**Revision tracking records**
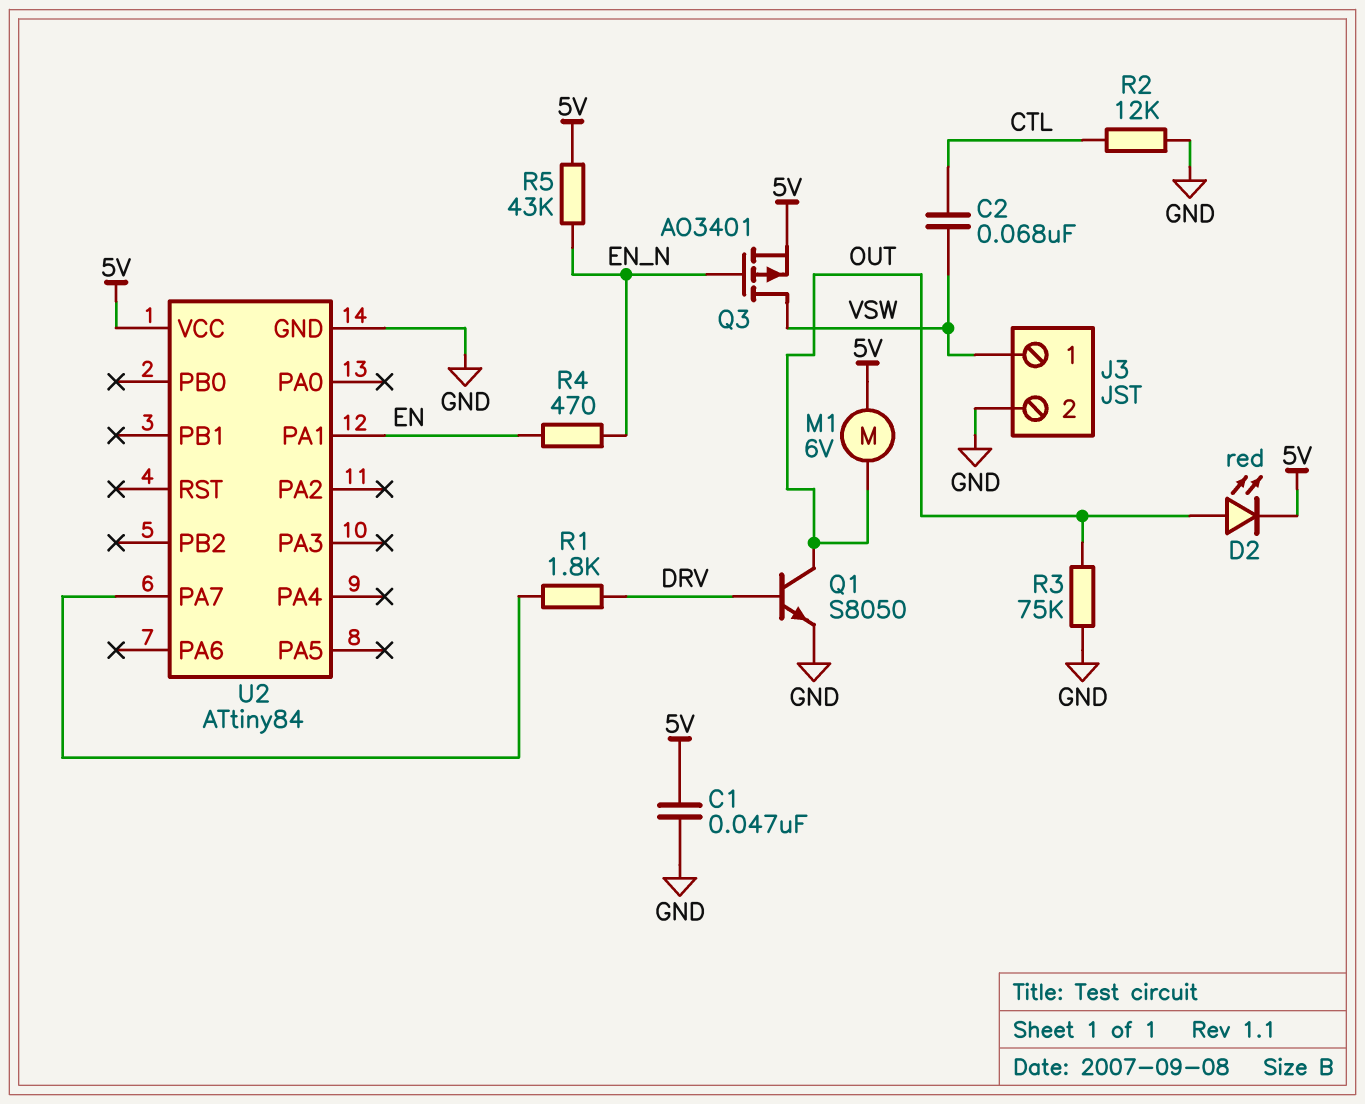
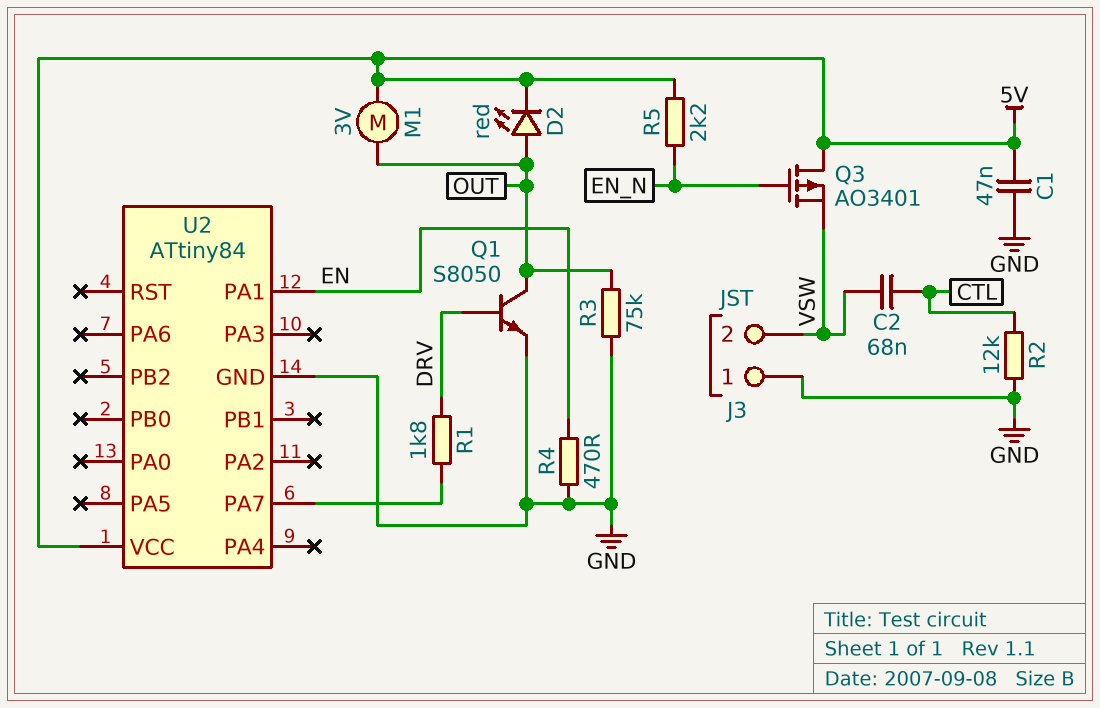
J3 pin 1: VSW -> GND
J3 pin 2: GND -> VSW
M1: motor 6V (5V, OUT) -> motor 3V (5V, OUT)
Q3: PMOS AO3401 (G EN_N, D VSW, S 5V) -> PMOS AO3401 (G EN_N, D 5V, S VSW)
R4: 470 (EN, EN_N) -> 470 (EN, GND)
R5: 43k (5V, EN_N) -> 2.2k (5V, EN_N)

**Your assignment**
The reply has to reproduce every line above verbatim and contain no pictures.

**Response**
J3 pin 1: VSW -> GND
J3 pin 2: GND -> VSW
M1: motor 6V (5V, OUT) -> motor 3V (5V, OUT)
Q3: PMOS AO3401 (G EN_N, D VSW, S 5V) -> PMOS AO3401 (G EN_N, D 5V, S VSW)
R4: 470 (EN, EN_N) -> 470 (EN, GND)
R5: 43k (5V, EN_N) -> 2.2k (5V, EN_N)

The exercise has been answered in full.